### [YOUR ASSIGNMENT]
Extract the records in full, leaving every picture out.

### [MATERIAL PROVIDED]
•••••

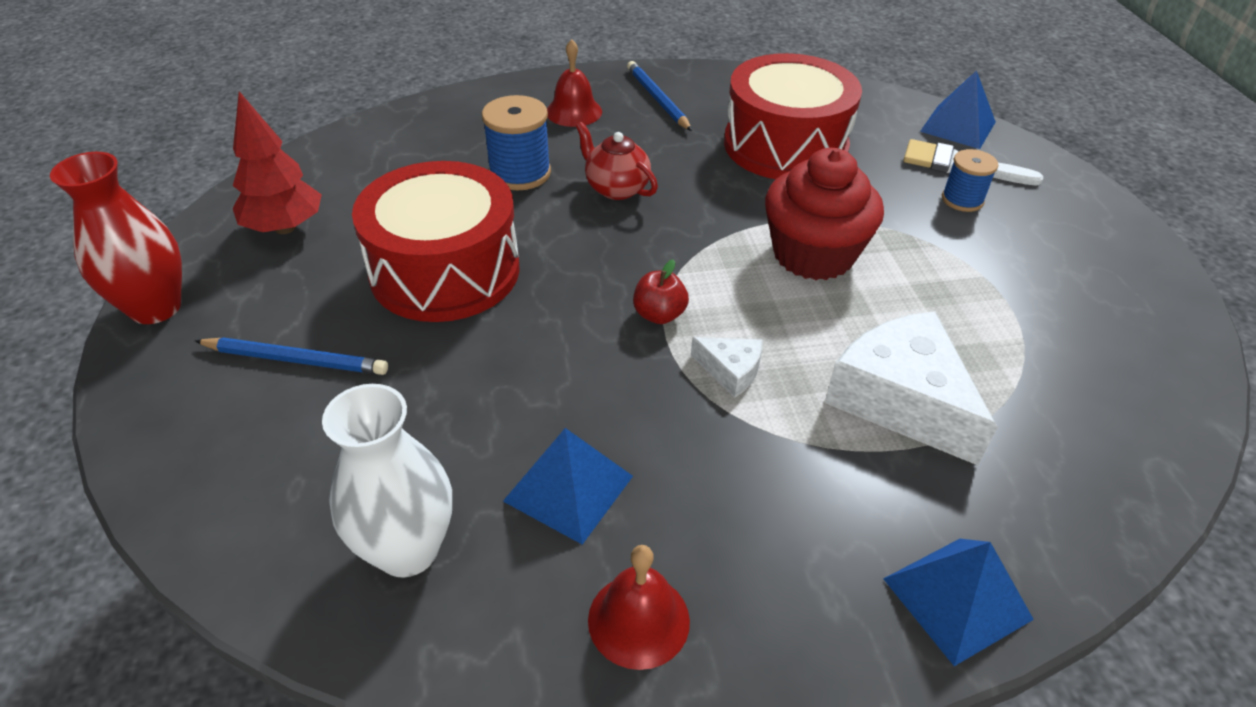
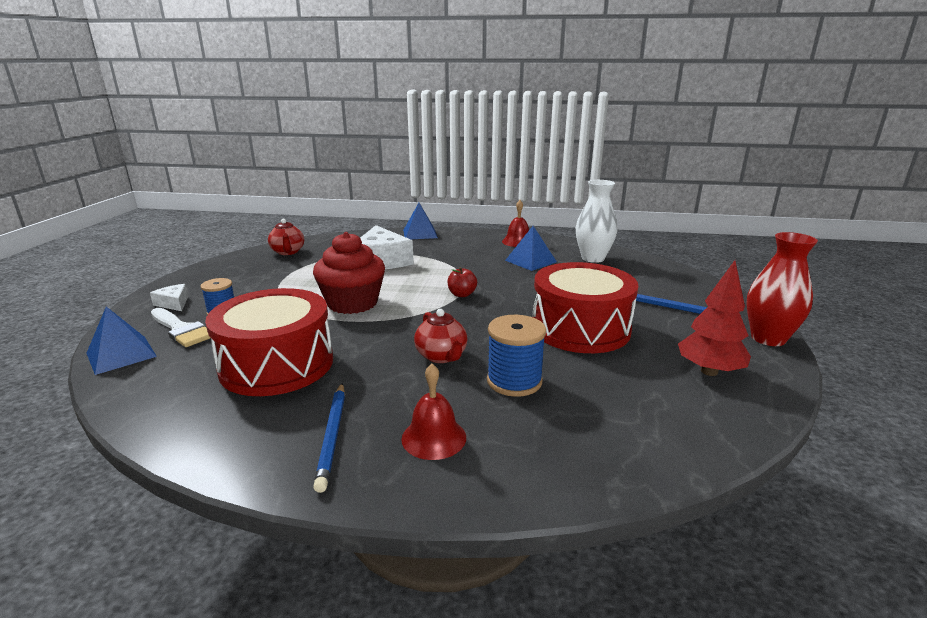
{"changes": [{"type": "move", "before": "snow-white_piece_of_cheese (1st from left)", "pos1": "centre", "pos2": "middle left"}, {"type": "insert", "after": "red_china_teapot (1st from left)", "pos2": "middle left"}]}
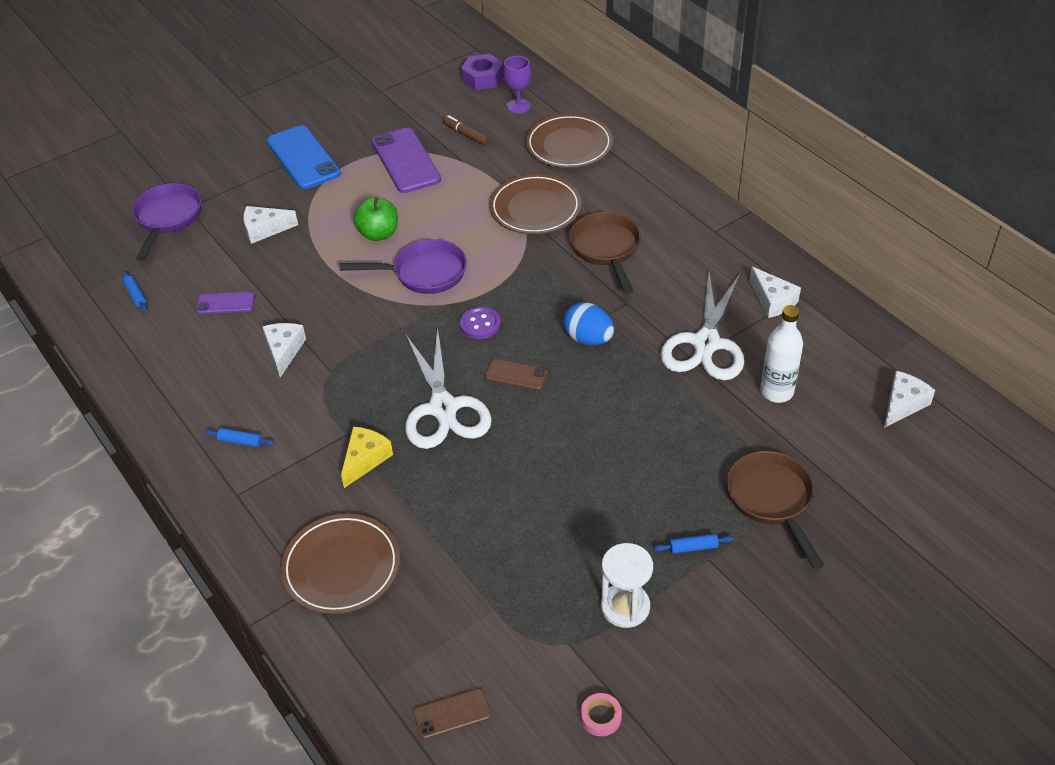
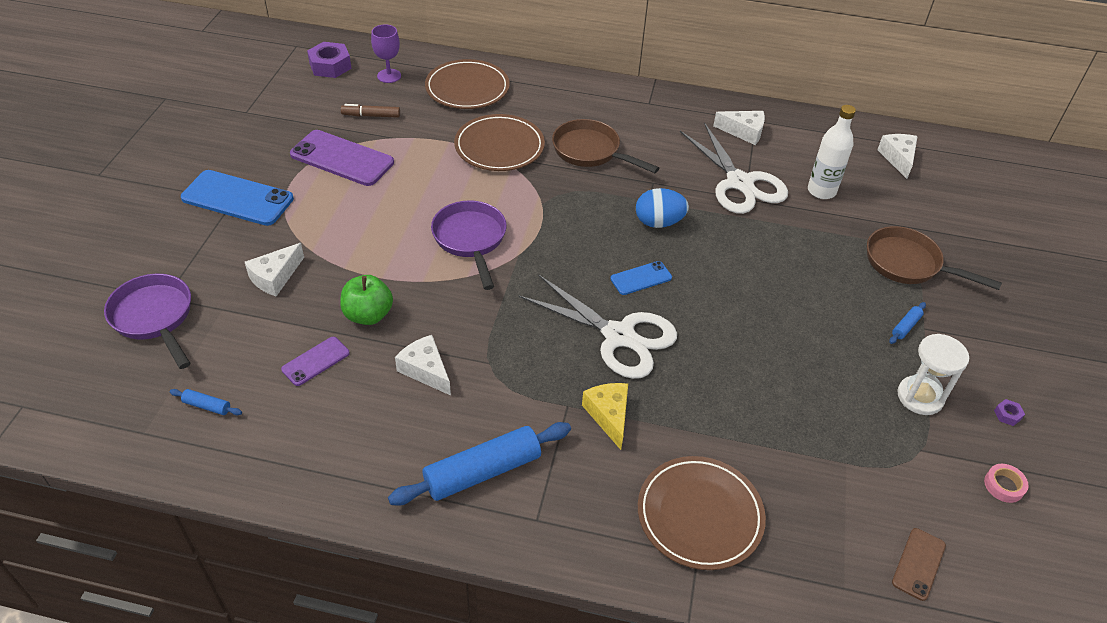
{"changes": [{"type": "resize", "before": "cobalt_pastry_roller (2nd from left)", "pos1": "middle left", "pos2": "bottom centre", "scale": 2.33}, {"type": "rotate", "before": "violet_skillet (2nd from left)", "pos1": "centre", "pos2": "centre", "turn": -60}, {"type": "move", "before": "leaf-green_apple_fruit", "pos1": "top centre", "pos2": "middle left"}, {"type": "delete", "before": "violet_sewing_button", "pos1": "centre"}, {"type": "recolor", "before": "brown_phone (2nd from left)", "after": "cobalt_phone (2nd from left)", "pos1": "centre", "pos2": "centre"}, {"type": "insert", "after": "violet_hexagon_nut (2nd from left)", "pos2": "middle right"}]}
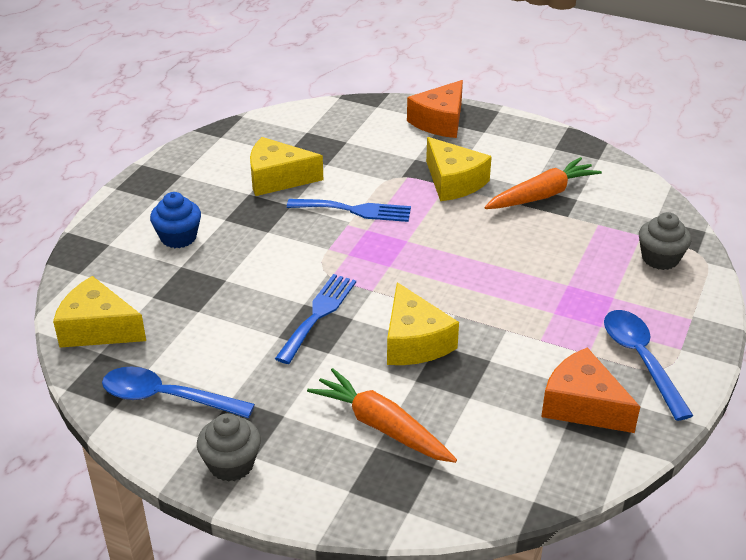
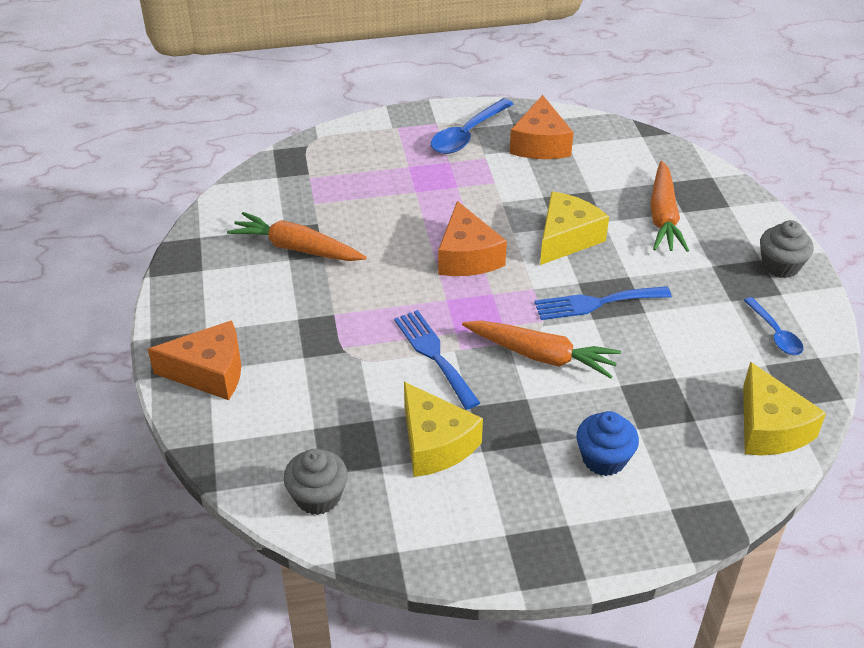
{"changes": [{"type": "resize", "before": "cobalt_tablespoon (1st from left in the first image)", "pos1": "bottom left", "pos2": "middle right", "scale": 0.61}, {"type": "delete", "before": "golden_piece_of_cheese (4th from left)", "pos1": "top centre"}, {"type": "move", "before": "grey_fairy_cake (2nd from left in the first image)", "after": "grey_fairy_cake (1st from left)", "pos1": "middle right", "pos2": "bottom centre"}, {"type": "insert", "after": "orange-coloured_piece_of_cheese (2nd from left)", "pos2": "centre"}, {"type": "insert", "after": "orange-coloured_root_vegetable (2nd from left)", "pos2": "centre"}]}
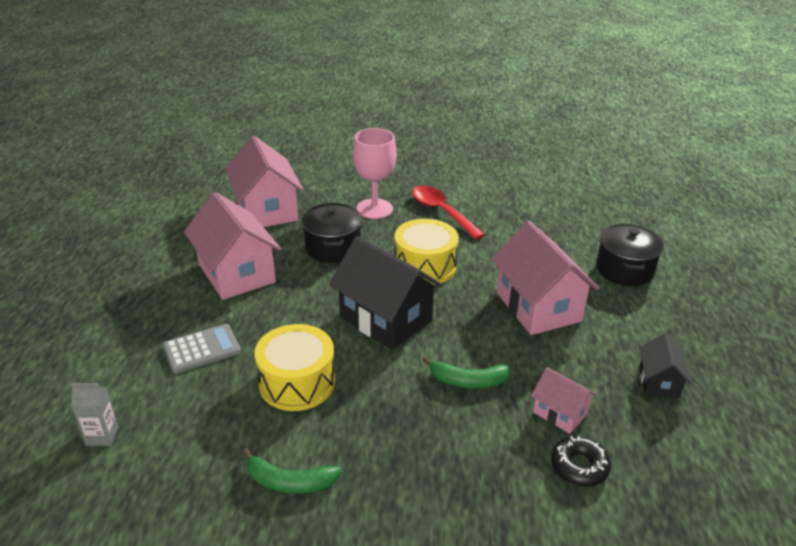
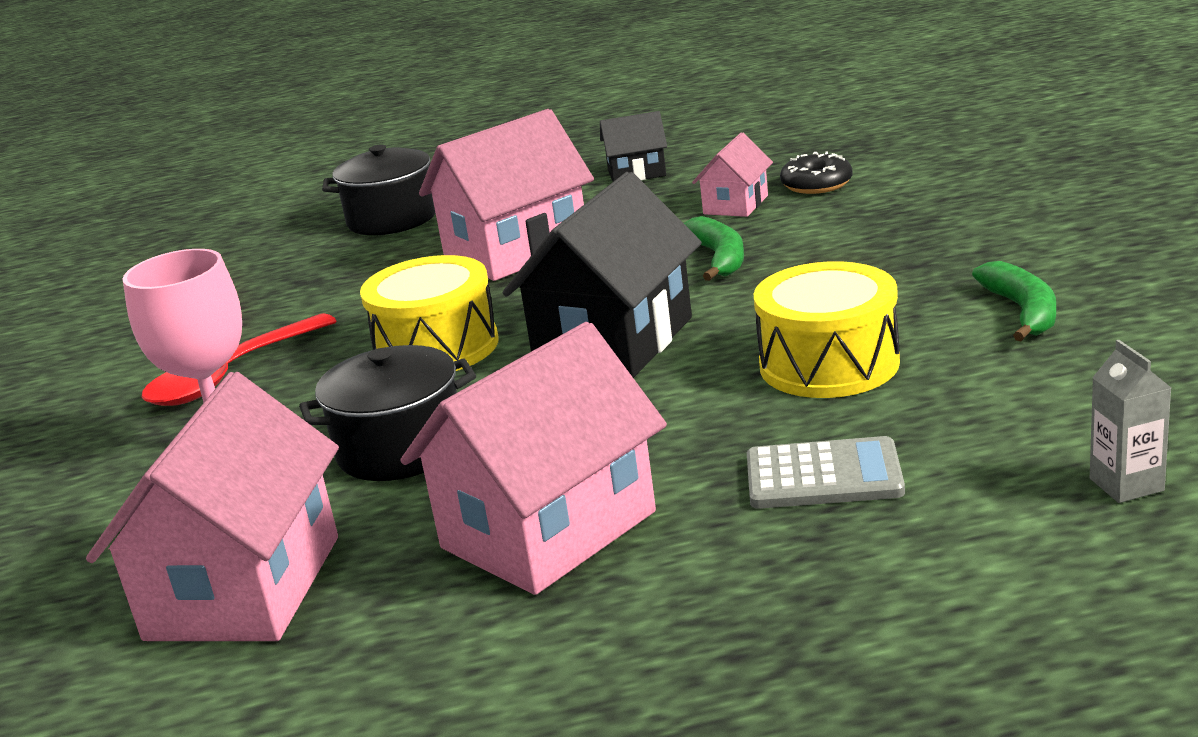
{"changes": [{"type": "rotate", "before": "grey_adding_machine", "pos1": "middle left", "pos2": "middle right", "turn": 135}, {"type": "rotate", "before": "rosy_toy_house (2nd from left in the first image)", "pos1": "top left", "pos2": "bottom left", "turn": -45}]}
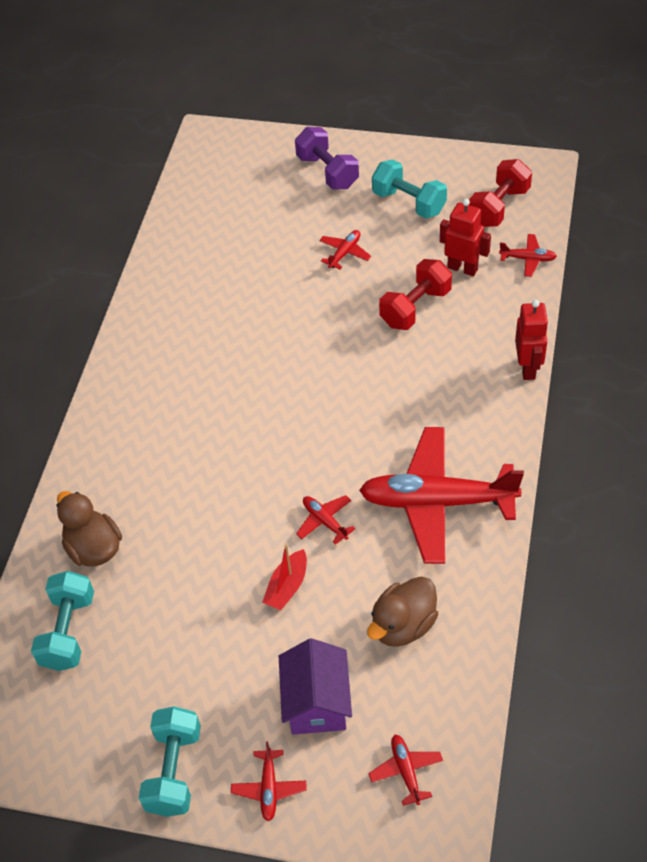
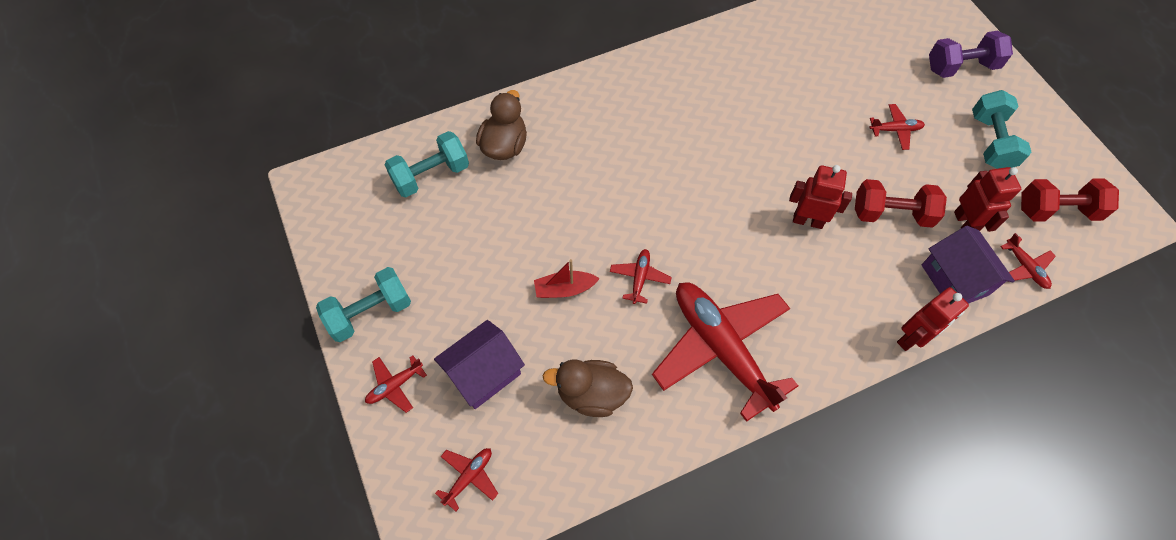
{"changes": [{"type": "rotate", "before": "violet_free_weight", "pos1": "top centre", "pos2": "top right", "turn": 60}, {"type": "insert", "after": "red_toy_robot (1st from left)", "pos2": "middle right"}, {"type": "insert", "after": "violet_toy_house (2nd from left)", "pos2": "middle right"}]}
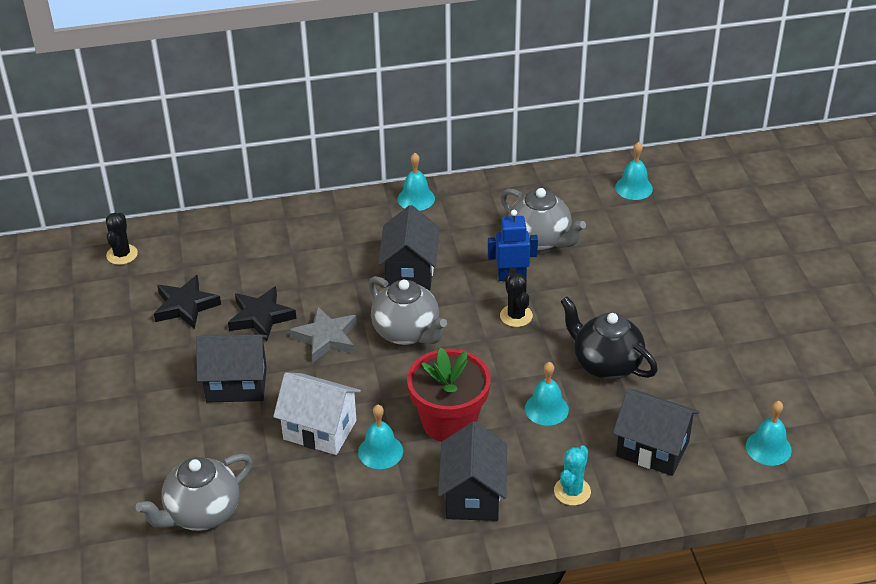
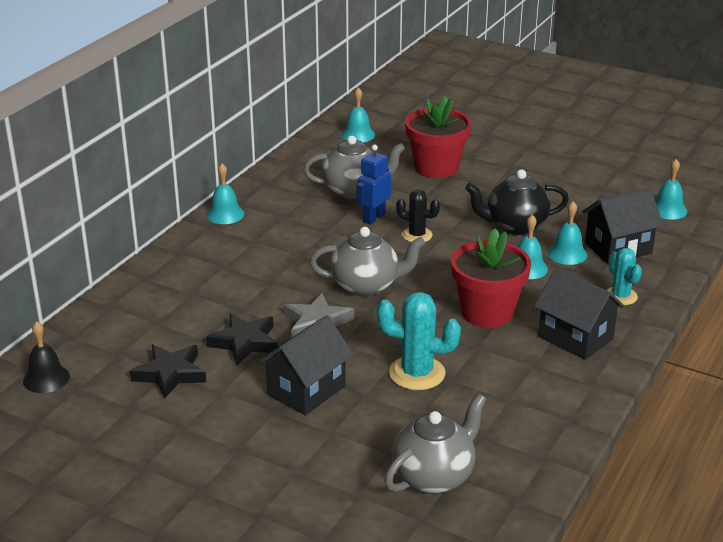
{"changes": [{"type": "replace", "before": "black_cactus (1st from left)", "after": "black_bell", "pos1": "middle left", "pos2": "middle left"}, {"type": "rotate", "before": "grey_china_teapot (1st from left in the first image)", "pos1": "bottom left", "pos2": "bottom centre", "turn": -135}, {"type": "replace", "before": "snow-white_toy_house", "after": "aqua_cactus (1st from left)", "pos1": "bottom centre", "pos2": "centre"}, {"type": "move", "before": "aqua_bell (1st from left in the first image)", "after": "aqua_bell (4th from left)", "pos1": "bottom centre", "pos2": "middle right"}, {"type": "delete", "before": "black_toy_house (2nd from left)", "pos1": "centre"}, {"type": "insert", "after": "red_flower_pot (1st from left)", "pos2": "top centre"}]}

•••••

### [THE COMPLETED TASK]
{"changes": [{"type": "move", "before": "snow-white_piece_of_cheese (1st from left)", "pos1": "centre", "pos2": "middle left"}, {"type": "insert", "after": "red_china_teapot (1st from left)", "pos2": "middle left"}]}
{"changes": [{"type": "resize", "before": "cobalt_pastry_roller (2nd from left)", "pos1": "middle left", "pos2": "bottom centre", "scale": 2.33}, {"type": "rotate", "before": "violet_skillet (2nd from left)", "pos1": "centre", "pos2": "centre", "turn": -60}, {"type": "move", "before": "leaf-green_apple_fruit", "pos1": "top centre", "pos2": "middle left"}, {"type": "delete", "before": "violet_sewing_button", "pos1": "centre"}, {"type": "recolor", "before": "brown_phone (2nd from left)", "after": "cobalt_phone (2nd from left)", "pos1": "centre", "pos2": "centre"}, {"type": "insert", "after": "violet_hexagon_nut (2nd from left)", "pos2": "middle right"}]}
{"changes": [{"type": "resize", "before": "cobalt_tablespoon (1st from left in the first image)", "pos1": "bottom left", "pos2": "middle right", "scale": 0.61}, {"type": "delete", "before": "golden_piece_of_cheese (4th from left)", "pos1": "top centre"}, {"type": "move", "before": "grey_fairy_cake (2nd from left in the first image)", "after": "grey_fairy_cake (1st from left)", "pos1": "middle right", "pos2": "bottom centre"}, {"type": "insert", "after": "orange-coloured_piece_of_cheese (2nd from left)", "pos2": "centre"}, {"type": "insert", "after": "orange-coloured_root_vegetable (2nd from left)", "pos2": "centre"}]}
{"changes": [{"type": "rotate", "before": "grey_adding_machine", "pos1": "middle left", "pos2": "middle right", "turn": 135}, {"type": "rotate", "before": "rosy_toy_house (2nd from left in the first image)", "pos1": "top left", "pos2": "bottom left", "turn": -45}]}
{"changes": [{"type": "rotate", "before": "violet_free_weight", "pos1": "top centre", "pos2": "top right", "turn": 60}, {"type": "insert", "after": "red_toy_robot (1st from left)", "pos2": "middle right"}, {"type": "insert", "after": "violet_toy_house (2nd from left)", "pos2": "middle right"}]}
{"changes": [{"type": "replace", "before": "black_cactus (1st from left)", "after": "black_bell", "pos1": "middle left", "pos2": "middle left"}, {"type": "rotate", "before": "grey_china_teapot (1st from left in the first image)", "pos1": "bottom left", "pos2": "bottom centre", "turn": -135}, {"type": "replace", "before": "snow-white_toy_house", "after": "aqua_cactus (1st from left)", "pos1": "bottom centre", "pos2": "centre"}, {"type": "move", "before": "aqua_bell (1st from left in the first image)", "after": "aqua_bell (4th from left)", "pos1": "bottom centre", "pos2": "middle right"}, {"type": "delete", "before": "black_toy_house (2nd from left)", "pos1": "centre"}, {"type": "insert", "after": "red_flower_pot (1st from left)", "pos2": "top centre"}]}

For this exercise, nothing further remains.